#### PROVIDED DATA

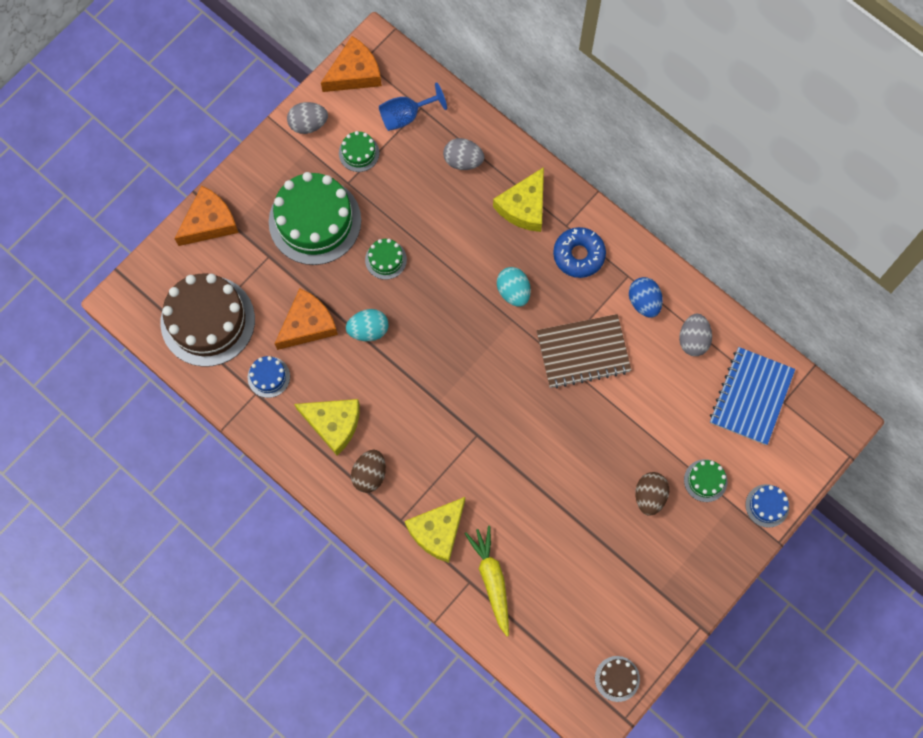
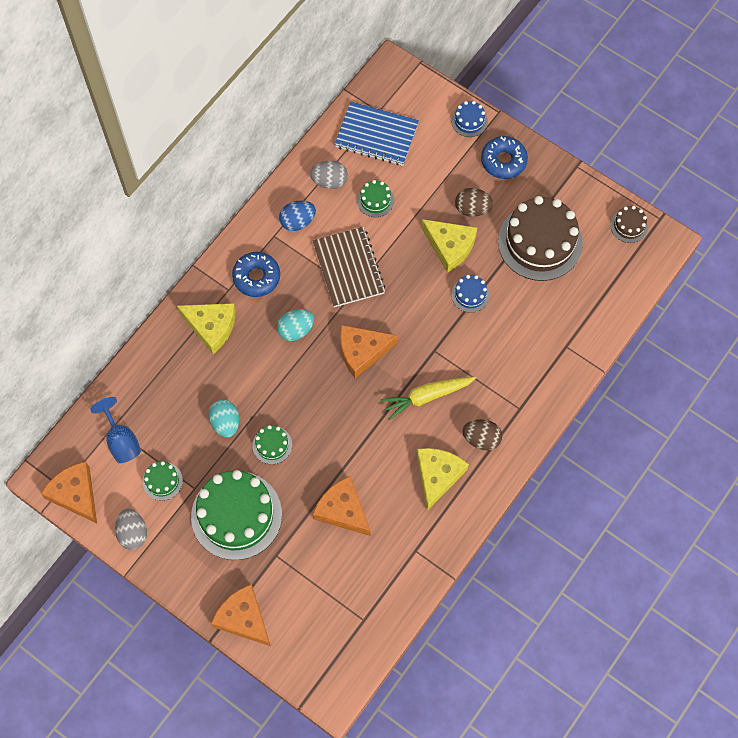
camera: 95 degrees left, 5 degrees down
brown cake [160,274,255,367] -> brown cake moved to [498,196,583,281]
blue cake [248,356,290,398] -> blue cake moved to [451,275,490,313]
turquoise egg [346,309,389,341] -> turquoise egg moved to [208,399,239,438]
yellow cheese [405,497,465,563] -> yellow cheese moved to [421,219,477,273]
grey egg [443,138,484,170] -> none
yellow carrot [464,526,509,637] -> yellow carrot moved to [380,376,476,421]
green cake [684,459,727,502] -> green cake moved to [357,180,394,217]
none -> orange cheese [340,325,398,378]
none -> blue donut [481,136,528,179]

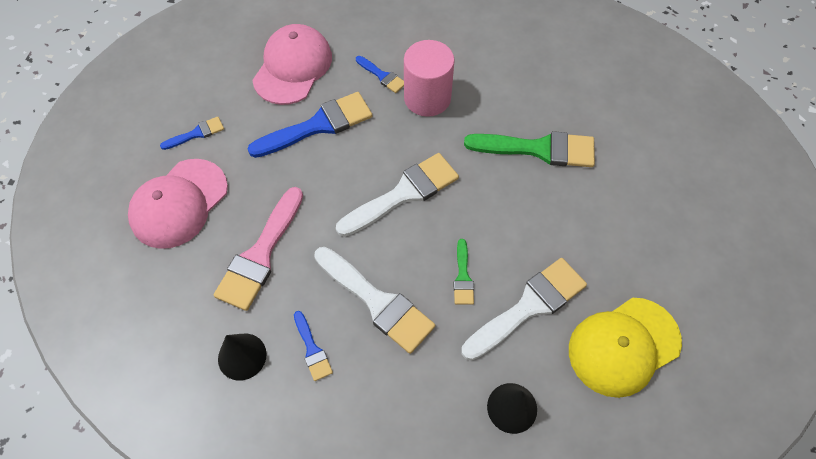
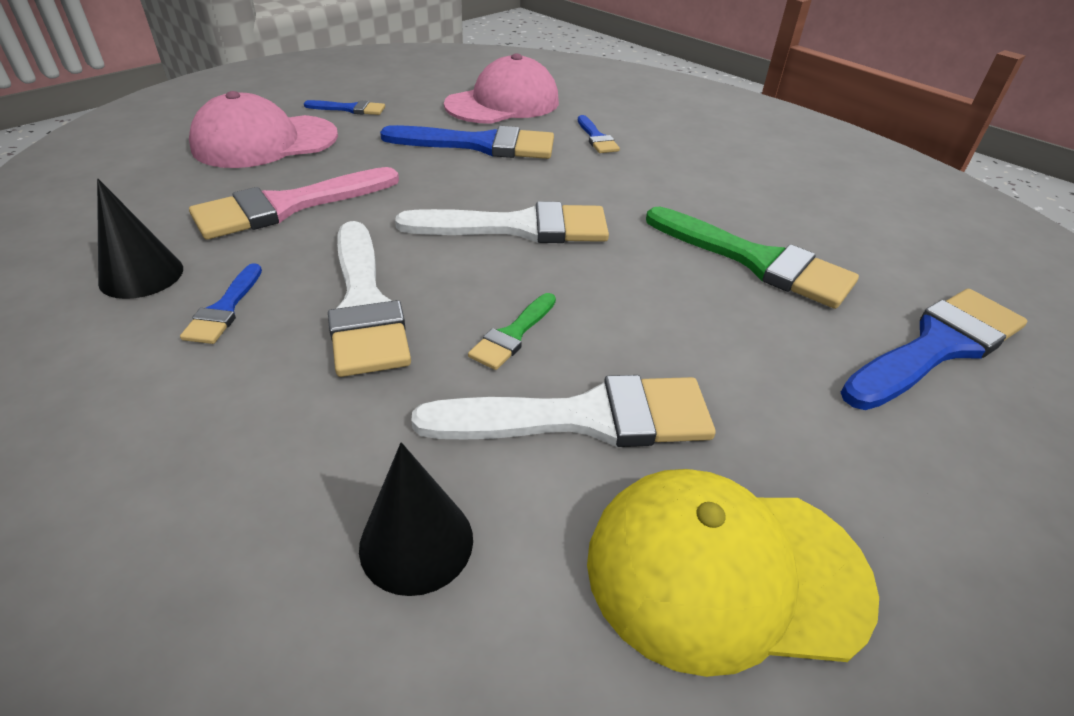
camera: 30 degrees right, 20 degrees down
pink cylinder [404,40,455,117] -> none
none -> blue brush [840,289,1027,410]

#### REQUIRED ACTION
Leaving out the pictures, reproduce the whole listing above exactly.

#### REPLY
camera: 95 degrees left, 5 degrees down
brown cake [160,274,255,367] -> brown cake moved to [498,196,583,281]
blue cake [248,356,290,398] -> blue cake moved to [451,275,490,313]
turquoise egg [346,309,389,341] -> turquoise egg moved to [208,399,239,438]
yellow cheese [405,497,465,563] -> yellow cheese moved to [421,219,477,273]
grey egg [443,138,484,170] -> none
yellow carrot [464,526,509,637] -> yellow carrot moved to [380,376,476,421]
green cake [684,459,727,502] -> green cake moved to [357,180,394,217]
none -> orange cheese [340,325,398,378]
none -> blue donut [481,136,528,179]

camera: 30 degrees right, 20 degrees down
pink cylinder [404,40,455,117] -> none
none -> blue brush [840,289,1027,410]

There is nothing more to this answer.